» Instructions to follow: Filter the entries that follow, copying every line in which the word "none" appears.

» Change detection data:
::::::
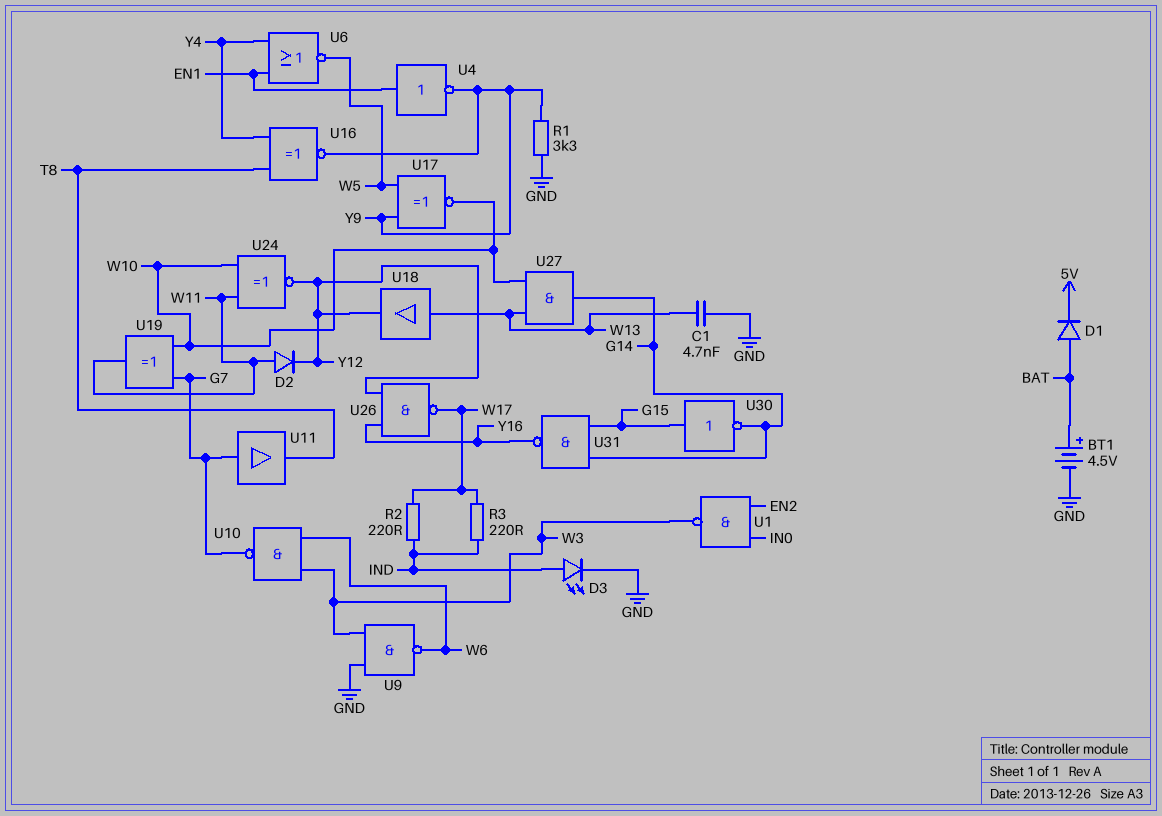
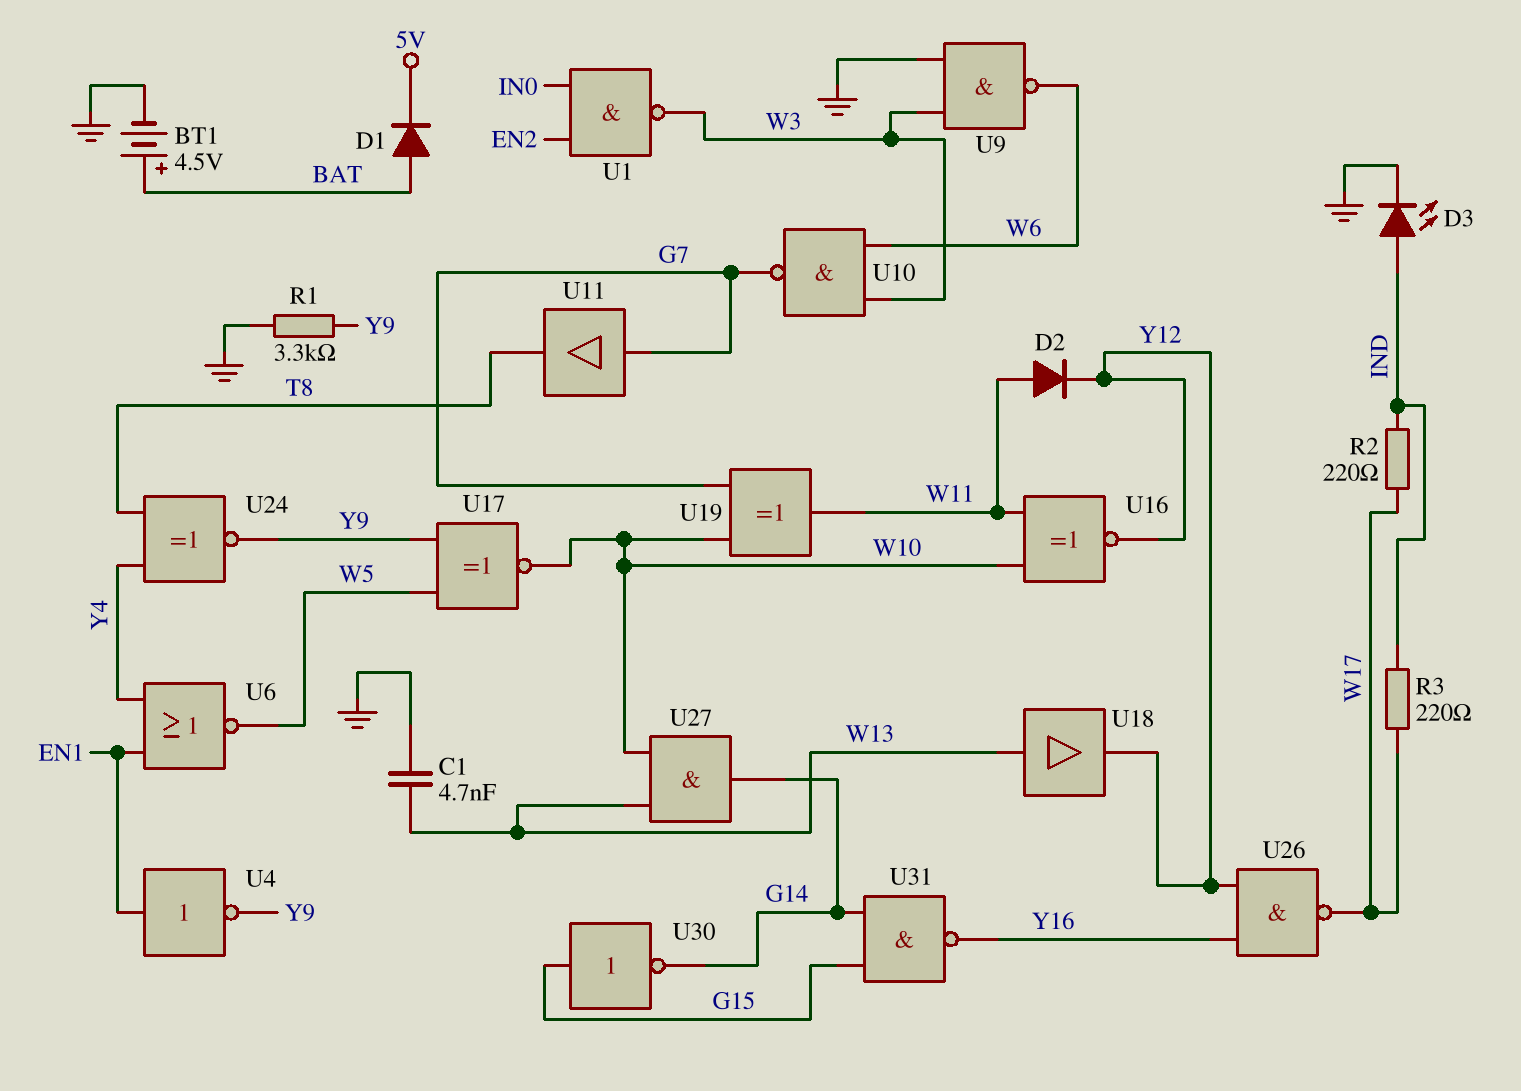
U16: XNOR (in T8, in Y4, out Y9) -> XNOR (in W10, in W11, out Y12)
U24: XNOR (in W10, in W11, out Y12) -> XNOR (in T8, in Y4, out Y9)

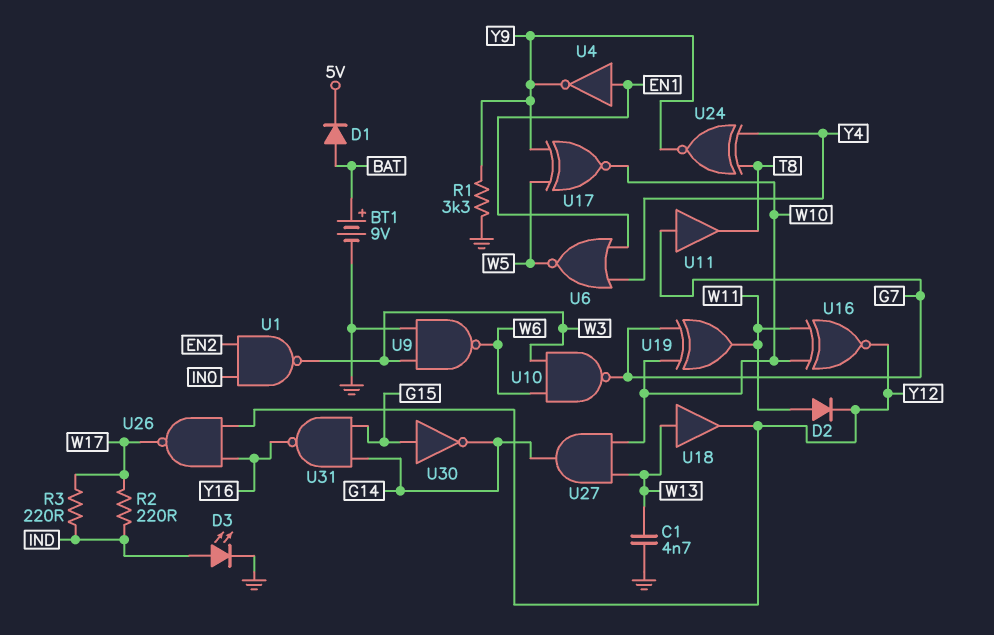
BT1: 4.5V (plus BAT, minus GND) -> 9V (plus BAT, minus GND)

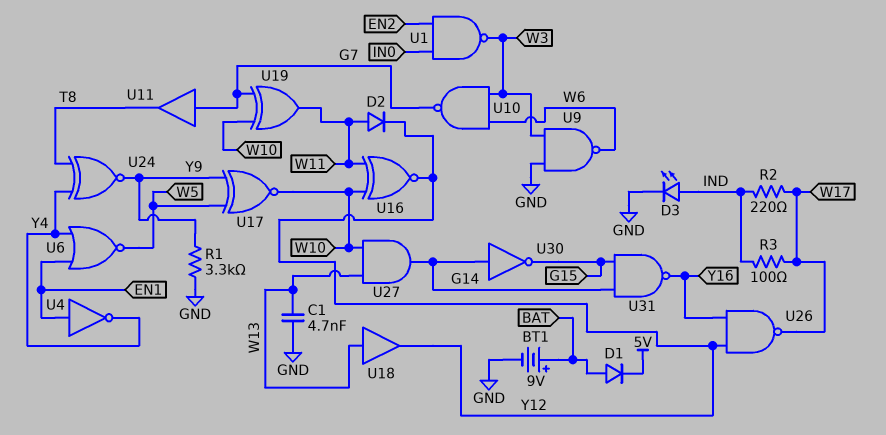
R3: 220 (IND, W17) -> 100 (IND, W17)
U4: NOT (in EN1, out Y9) -> NOT (in EN1, out Y4)
U30: NOT (in G15, out G14) -> NOT (in G14, out G15)

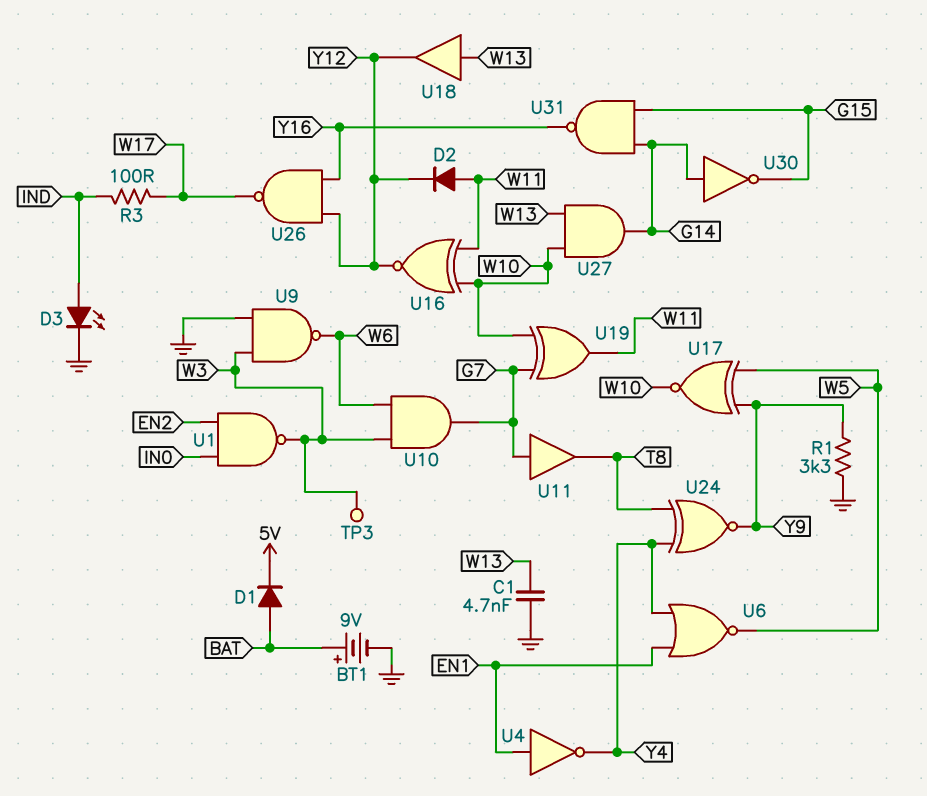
R2: 220 (IND, W17) -> none
TP3: none -> test point (W3)
U10: NAND (in W3, in W6, out G7) -> AND (in W3, in W6, out G7)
::::::
» Exercise output:
R2: 220 (IND, W17) -> none
TP3: none -> test point (W3)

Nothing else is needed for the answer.